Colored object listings

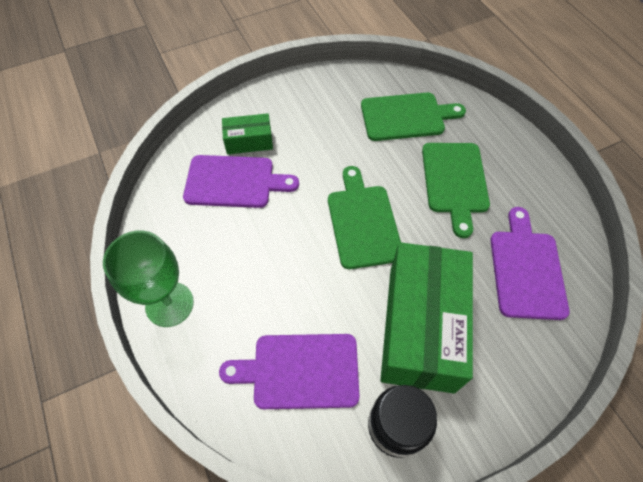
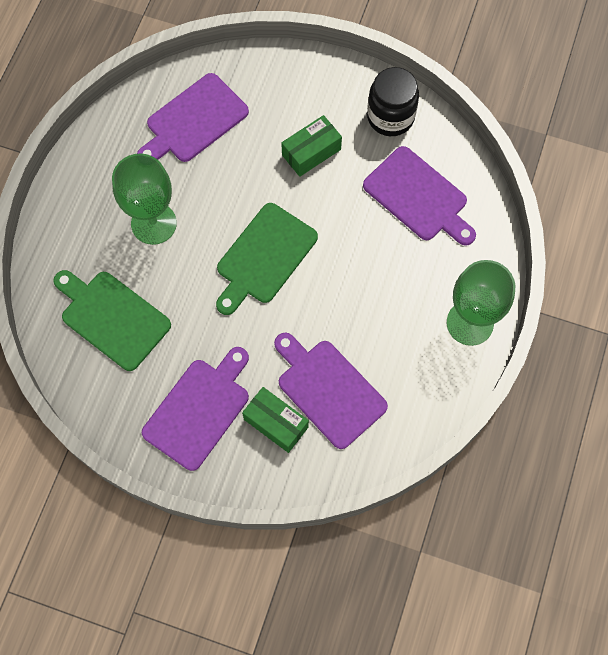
camera: 135 degrees left, 10 degrees up
(301, 114) = (199, 410): none -> purple cutting board
(420, 327) = (311, 152): green box -> green box, size x0.47
(455, 181) = (154, 223): green cutting board -> green goblet

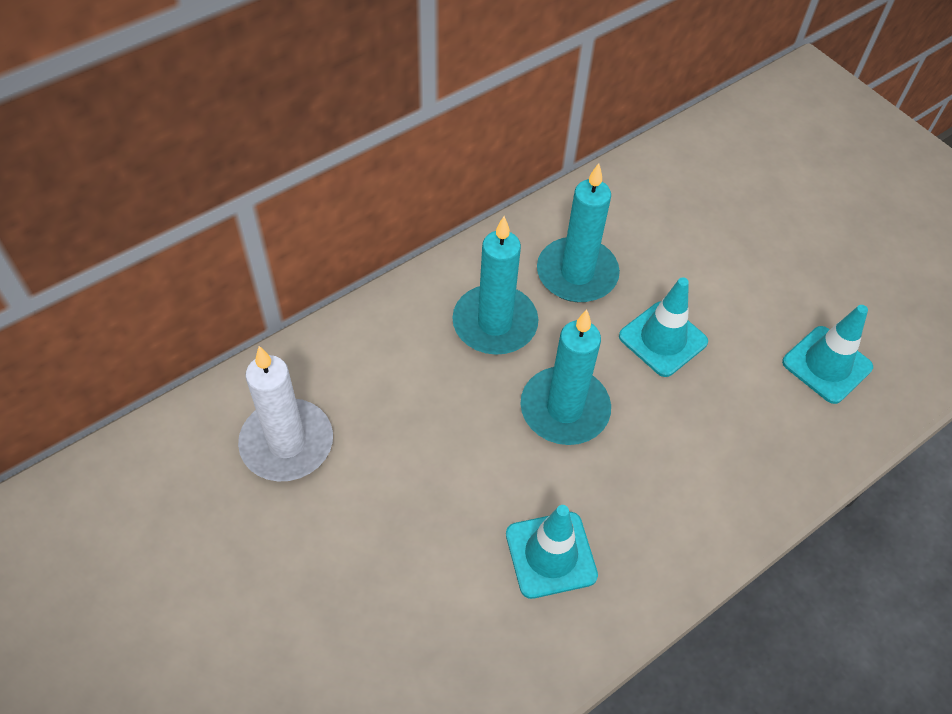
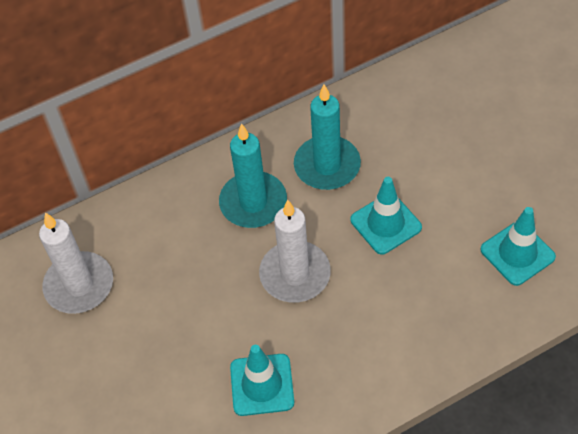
camera: 15 degrees right, 0 degrees up
(564, 409) = (295, 274): turquoise candle -> white candle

● EXERCISE PROMPT
The result should be every line of the data, reproduced exactly, with the images removed.

● COMPLETED EXERCISE
camera: 135 degrees left, 10 degrees up
(301, 114) = (199, 410): none -> purple cutting board
(420, 327) = (311, 152): green box -> green box, size x0.47
(455, 181) = (154, 223): green cutting board -> green goblet

camera: 15 degrees right, 0 degrees up
(564, 409) = (295, 274): turquoise candle -> white candle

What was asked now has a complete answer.